• _WORK TO COMPLETE_: What lines of the data below hold "Omit"? Show them.

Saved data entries
=== Begin Enclosure ===
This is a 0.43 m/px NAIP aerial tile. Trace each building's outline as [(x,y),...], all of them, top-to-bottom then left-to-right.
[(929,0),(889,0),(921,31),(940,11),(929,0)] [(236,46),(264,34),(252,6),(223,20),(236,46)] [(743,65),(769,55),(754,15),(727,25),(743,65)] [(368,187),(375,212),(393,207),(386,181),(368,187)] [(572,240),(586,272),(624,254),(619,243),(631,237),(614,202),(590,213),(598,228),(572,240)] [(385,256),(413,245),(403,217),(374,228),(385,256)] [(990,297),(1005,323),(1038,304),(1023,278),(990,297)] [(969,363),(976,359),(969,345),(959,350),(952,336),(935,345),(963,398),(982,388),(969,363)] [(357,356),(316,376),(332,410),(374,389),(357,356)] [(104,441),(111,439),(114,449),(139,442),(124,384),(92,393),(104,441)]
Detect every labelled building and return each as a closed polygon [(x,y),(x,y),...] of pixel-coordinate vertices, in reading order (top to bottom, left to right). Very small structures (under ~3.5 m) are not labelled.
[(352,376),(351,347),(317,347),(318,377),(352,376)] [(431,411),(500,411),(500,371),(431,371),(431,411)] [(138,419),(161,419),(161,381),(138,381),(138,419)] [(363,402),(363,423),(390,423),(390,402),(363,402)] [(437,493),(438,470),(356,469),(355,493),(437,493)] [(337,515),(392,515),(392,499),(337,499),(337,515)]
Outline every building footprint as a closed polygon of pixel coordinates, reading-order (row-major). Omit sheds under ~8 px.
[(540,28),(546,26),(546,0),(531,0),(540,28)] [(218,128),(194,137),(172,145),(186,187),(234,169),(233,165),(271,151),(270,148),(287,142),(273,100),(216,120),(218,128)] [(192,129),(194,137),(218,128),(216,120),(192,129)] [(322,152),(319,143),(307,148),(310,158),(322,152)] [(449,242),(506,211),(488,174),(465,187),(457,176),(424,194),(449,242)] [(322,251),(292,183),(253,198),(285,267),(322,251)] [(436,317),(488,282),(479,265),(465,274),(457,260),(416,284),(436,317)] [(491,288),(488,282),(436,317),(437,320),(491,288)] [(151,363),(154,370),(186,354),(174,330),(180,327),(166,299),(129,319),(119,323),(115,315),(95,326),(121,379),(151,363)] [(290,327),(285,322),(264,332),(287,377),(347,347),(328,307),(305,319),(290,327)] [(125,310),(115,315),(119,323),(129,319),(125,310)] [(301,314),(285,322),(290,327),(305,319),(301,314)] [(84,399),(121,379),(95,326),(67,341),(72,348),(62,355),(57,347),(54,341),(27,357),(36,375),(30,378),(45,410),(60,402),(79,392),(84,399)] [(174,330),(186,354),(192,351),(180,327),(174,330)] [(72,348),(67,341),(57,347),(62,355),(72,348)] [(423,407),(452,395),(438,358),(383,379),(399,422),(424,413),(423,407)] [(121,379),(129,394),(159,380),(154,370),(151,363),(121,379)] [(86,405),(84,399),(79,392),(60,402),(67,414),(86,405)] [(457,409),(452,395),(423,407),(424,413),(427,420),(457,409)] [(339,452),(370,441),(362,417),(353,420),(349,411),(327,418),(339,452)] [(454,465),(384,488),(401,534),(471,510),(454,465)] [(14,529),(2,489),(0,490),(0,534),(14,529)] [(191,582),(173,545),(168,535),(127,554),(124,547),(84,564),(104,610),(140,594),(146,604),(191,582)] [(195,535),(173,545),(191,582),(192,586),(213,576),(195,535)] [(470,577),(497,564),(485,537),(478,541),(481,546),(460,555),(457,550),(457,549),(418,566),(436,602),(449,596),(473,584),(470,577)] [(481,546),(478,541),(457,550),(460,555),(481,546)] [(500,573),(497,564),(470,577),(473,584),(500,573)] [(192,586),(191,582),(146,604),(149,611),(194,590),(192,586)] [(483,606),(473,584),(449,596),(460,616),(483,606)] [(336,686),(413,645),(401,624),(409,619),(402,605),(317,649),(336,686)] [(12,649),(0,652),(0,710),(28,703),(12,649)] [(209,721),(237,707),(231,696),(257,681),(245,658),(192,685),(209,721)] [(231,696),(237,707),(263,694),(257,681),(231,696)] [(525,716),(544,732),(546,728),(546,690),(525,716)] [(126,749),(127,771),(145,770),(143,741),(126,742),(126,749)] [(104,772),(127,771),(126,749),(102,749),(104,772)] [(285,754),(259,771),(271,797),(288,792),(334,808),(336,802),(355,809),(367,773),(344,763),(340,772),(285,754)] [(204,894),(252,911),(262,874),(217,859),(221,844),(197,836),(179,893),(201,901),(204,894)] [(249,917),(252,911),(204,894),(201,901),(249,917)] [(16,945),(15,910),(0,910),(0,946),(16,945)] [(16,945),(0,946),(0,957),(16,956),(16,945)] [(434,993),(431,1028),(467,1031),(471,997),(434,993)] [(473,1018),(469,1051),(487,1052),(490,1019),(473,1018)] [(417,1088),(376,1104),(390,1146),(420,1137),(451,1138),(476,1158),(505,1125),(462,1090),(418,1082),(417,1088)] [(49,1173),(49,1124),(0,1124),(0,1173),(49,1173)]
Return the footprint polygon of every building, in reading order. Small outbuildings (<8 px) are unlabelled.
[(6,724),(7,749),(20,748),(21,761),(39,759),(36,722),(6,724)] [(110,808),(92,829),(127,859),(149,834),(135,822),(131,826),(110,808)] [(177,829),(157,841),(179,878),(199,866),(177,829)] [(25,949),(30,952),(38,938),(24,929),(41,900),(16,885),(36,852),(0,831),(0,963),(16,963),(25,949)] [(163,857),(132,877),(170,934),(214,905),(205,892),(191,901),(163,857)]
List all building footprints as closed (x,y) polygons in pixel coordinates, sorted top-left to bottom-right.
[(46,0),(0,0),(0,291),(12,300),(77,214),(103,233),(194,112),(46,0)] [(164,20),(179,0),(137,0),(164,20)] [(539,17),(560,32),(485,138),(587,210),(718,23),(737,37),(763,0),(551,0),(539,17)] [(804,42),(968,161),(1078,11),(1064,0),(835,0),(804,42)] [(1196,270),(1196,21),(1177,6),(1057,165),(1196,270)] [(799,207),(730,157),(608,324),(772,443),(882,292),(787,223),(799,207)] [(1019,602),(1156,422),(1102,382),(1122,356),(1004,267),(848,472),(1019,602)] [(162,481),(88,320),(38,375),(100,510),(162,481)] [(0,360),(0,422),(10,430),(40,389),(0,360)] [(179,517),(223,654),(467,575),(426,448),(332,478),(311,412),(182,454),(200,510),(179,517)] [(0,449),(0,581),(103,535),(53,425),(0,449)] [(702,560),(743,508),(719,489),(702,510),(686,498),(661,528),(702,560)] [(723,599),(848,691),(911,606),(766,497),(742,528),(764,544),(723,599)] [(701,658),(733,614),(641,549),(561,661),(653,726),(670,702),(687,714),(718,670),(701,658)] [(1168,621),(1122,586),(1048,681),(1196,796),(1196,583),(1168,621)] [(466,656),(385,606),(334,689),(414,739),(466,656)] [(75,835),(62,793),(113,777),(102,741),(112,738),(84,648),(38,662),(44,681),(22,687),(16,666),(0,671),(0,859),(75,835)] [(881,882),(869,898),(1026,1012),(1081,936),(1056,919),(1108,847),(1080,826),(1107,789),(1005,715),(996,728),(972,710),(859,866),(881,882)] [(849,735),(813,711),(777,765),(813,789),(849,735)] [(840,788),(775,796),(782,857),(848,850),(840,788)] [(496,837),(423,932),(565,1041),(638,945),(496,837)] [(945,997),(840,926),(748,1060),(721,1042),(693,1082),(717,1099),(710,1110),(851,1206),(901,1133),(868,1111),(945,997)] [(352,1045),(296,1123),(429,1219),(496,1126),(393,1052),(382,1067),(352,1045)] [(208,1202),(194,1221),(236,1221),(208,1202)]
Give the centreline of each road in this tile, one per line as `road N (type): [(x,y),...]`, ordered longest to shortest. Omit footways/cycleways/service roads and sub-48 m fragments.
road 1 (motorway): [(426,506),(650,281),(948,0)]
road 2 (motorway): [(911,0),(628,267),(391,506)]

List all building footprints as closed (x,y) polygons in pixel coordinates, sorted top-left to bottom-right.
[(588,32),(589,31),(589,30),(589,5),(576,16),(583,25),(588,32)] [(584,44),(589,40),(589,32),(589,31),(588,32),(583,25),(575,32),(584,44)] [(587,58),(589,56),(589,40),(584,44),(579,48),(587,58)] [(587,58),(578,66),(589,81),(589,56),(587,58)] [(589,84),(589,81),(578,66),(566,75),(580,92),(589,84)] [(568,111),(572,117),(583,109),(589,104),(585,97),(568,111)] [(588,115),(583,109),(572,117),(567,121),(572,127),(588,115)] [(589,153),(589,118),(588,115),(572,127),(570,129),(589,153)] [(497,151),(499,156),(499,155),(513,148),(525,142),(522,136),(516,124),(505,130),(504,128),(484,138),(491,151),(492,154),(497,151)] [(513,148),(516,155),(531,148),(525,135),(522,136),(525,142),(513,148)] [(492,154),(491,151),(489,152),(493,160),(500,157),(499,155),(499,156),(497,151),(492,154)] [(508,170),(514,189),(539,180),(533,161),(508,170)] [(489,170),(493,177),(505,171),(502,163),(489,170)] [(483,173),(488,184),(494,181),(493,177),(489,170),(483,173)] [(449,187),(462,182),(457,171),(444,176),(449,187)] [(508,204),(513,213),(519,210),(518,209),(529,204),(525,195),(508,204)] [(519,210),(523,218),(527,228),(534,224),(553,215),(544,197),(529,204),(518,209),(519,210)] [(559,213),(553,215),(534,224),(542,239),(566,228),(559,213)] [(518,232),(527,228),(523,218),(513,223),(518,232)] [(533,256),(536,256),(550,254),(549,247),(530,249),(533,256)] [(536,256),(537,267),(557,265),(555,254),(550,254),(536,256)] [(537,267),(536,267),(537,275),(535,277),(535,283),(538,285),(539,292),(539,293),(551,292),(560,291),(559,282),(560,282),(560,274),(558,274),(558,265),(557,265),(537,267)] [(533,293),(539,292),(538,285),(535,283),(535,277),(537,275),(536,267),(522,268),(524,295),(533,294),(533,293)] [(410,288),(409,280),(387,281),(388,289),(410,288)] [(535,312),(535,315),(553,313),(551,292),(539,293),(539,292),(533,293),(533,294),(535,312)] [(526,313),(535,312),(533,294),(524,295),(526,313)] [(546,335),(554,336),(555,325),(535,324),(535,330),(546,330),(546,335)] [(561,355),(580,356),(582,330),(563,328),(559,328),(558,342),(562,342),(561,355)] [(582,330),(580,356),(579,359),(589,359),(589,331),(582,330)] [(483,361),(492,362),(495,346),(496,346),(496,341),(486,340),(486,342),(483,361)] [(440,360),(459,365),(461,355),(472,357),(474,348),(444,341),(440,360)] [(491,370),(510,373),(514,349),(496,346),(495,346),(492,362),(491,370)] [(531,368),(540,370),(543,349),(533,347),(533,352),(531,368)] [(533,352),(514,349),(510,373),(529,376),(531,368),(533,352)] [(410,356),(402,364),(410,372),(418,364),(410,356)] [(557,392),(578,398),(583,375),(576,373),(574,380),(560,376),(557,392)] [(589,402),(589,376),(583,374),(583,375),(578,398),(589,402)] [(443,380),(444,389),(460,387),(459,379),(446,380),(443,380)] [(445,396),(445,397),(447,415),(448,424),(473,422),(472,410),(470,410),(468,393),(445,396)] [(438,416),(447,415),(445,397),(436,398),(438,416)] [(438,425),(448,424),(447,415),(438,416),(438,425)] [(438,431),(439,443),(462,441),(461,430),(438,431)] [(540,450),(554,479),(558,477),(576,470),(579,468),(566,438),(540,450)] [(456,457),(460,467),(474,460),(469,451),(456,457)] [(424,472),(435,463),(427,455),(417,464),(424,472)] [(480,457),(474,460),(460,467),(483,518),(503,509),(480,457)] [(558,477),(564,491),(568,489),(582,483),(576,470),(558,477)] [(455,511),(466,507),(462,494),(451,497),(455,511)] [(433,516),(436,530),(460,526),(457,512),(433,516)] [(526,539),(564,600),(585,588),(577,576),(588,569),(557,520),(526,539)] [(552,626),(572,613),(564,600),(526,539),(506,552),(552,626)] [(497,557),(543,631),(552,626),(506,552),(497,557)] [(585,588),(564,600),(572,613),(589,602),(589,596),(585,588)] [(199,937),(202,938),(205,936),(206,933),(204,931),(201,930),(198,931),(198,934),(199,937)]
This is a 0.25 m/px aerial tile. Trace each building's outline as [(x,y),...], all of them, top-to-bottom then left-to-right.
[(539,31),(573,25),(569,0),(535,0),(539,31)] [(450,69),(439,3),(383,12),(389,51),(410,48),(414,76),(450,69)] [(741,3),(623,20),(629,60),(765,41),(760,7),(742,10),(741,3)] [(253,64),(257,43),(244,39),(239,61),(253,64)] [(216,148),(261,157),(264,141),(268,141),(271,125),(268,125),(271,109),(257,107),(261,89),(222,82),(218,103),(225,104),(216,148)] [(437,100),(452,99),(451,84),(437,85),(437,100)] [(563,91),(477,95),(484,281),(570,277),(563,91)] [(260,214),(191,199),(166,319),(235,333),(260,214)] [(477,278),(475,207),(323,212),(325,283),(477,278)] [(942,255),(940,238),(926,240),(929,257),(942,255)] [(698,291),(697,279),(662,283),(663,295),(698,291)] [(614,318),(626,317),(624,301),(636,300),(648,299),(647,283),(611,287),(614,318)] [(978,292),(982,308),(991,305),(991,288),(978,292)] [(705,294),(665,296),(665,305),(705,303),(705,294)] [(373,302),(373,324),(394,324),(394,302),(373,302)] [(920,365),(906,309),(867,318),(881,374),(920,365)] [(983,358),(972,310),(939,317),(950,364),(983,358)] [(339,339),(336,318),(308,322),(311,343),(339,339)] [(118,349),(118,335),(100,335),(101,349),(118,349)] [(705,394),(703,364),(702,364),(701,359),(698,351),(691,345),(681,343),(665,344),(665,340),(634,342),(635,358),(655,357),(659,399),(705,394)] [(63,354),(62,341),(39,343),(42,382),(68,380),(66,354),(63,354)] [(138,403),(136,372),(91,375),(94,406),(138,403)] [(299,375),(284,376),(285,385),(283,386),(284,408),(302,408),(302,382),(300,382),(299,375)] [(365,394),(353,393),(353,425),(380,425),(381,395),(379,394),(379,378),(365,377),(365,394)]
=== End Enclosure ===
• _SOLUTION TO THE PROBLEM_:
Outline every building footprint as a closed polygon of pixel coordinates, reading-order (row-major). Omit sheds under ~8 px.
Give the centreline of each road in this tile, one per line as `road N (type): [(x,y),...]`, ordered longest to shortest. Omit footways/cycleways/service roads and sub-48 m fragments.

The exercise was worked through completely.